*Task to carry out*
Write out again, exactly, the lines below starting at the one with "R10: 12k (IN_B, VP) -> 12k (-5V, IN_B)" and ending at the one with "V4: AC 12V (GND, SIG)".

*Working data*
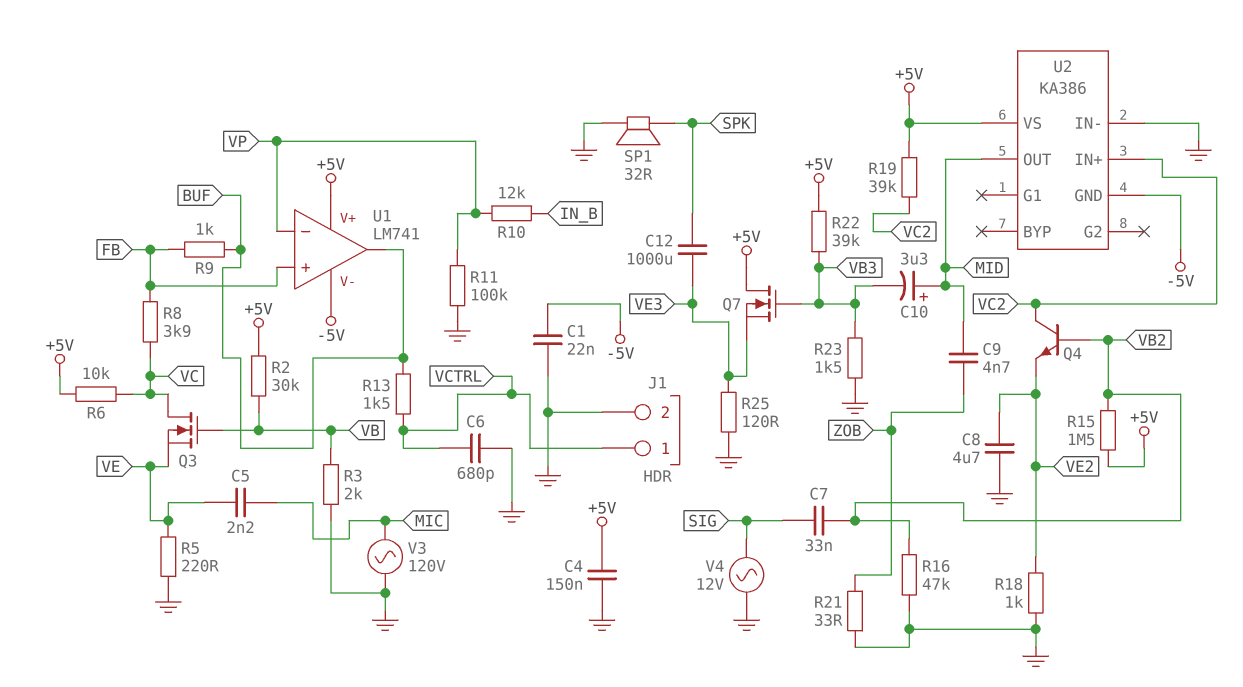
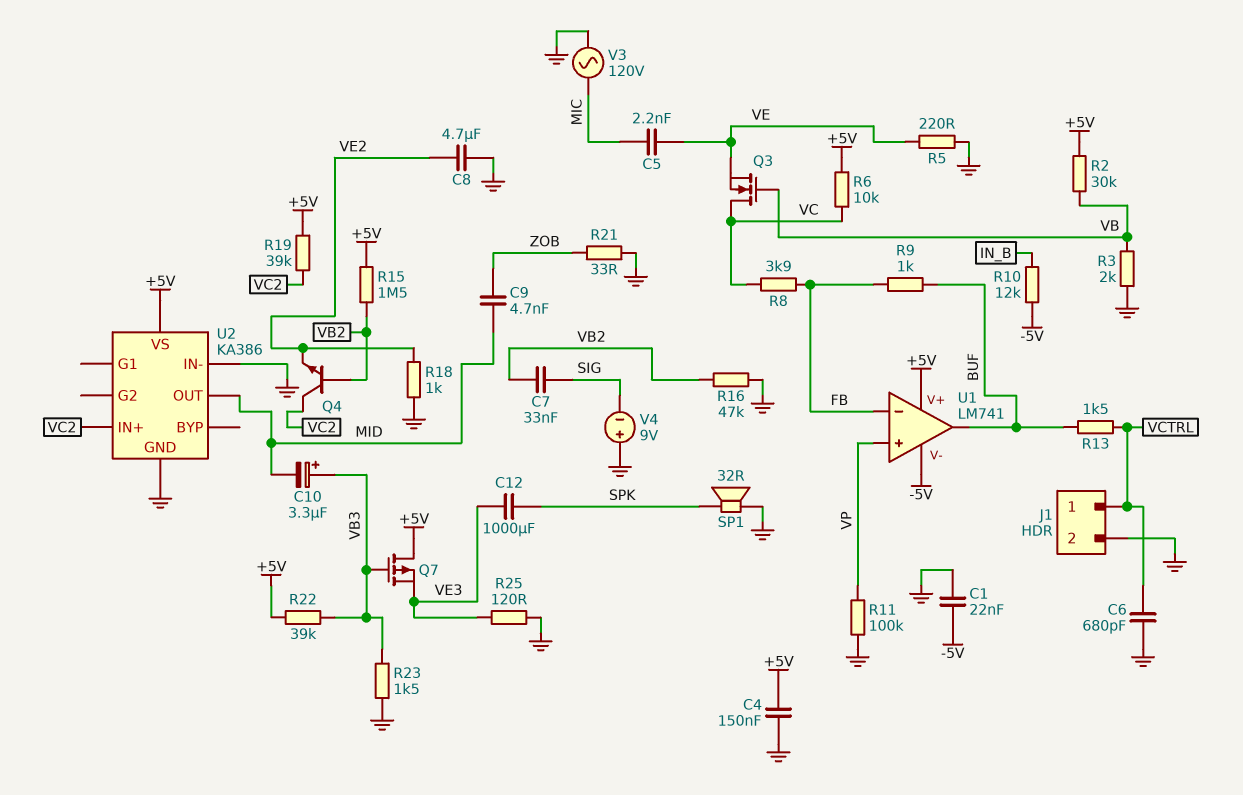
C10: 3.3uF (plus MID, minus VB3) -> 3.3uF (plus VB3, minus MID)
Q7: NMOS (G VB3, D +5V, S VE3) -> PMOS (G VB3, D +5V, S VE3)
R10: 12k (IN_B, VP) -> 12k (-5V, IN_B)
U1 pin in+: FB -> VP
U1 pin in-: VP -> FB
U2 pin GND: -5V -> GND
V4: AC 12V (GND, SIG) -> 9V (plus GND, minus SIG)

==

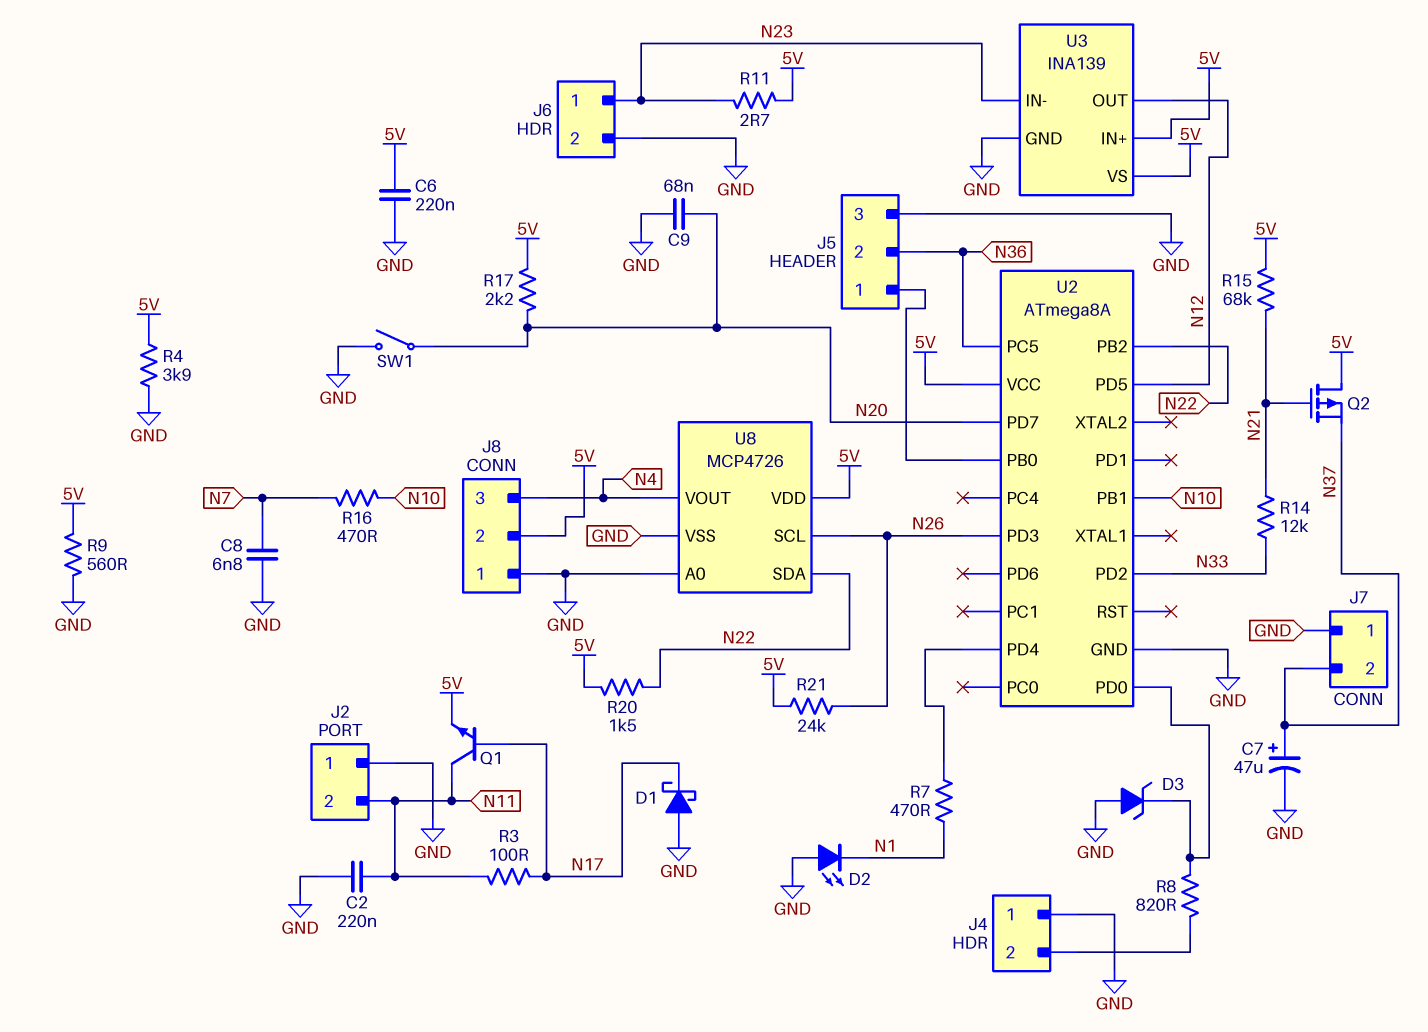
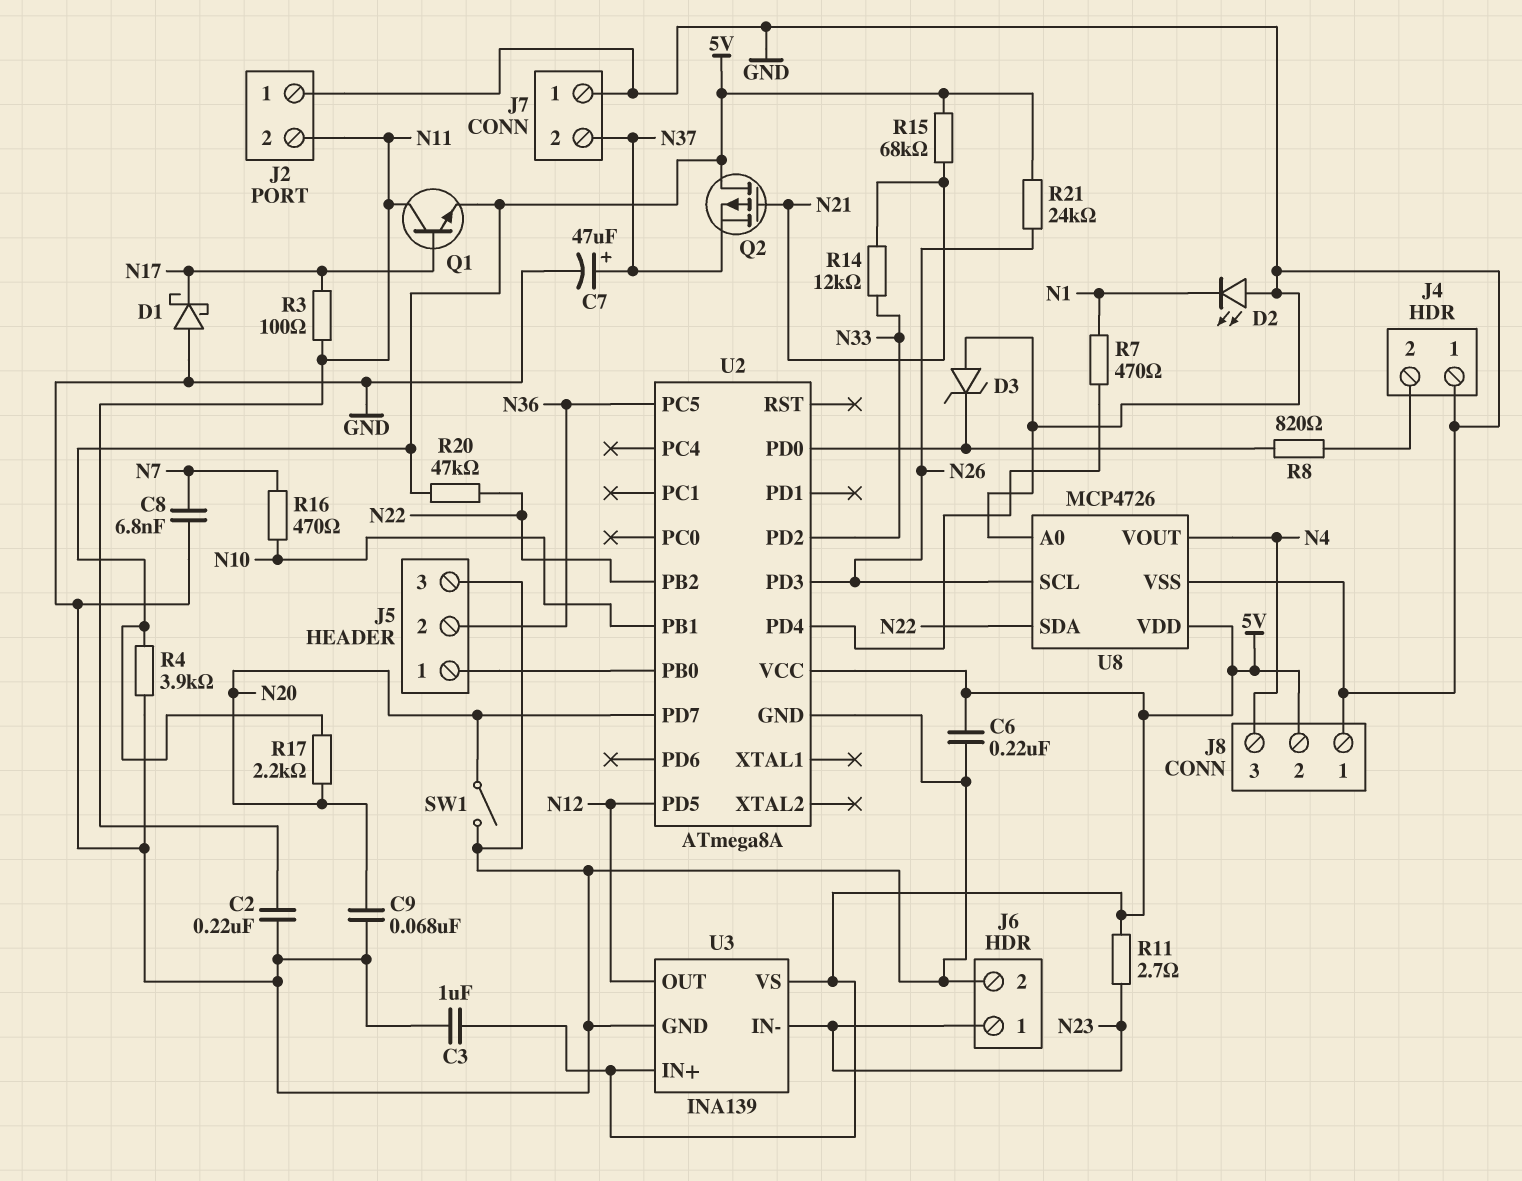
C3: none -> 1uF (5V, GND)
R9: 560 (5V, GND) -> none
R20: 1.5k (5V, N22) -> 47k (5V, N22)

*Reply to the task*
R10: 12k (IN_B, VP) -> 12k (-5V, IN_B)
U1 pin in+: FB -> VP
U1 pin in-: VP -> FB
U2 pin GND: -5V -> GND
V4: AC 12V (GND, SIG) -> 9V (plus GND, minus SIG)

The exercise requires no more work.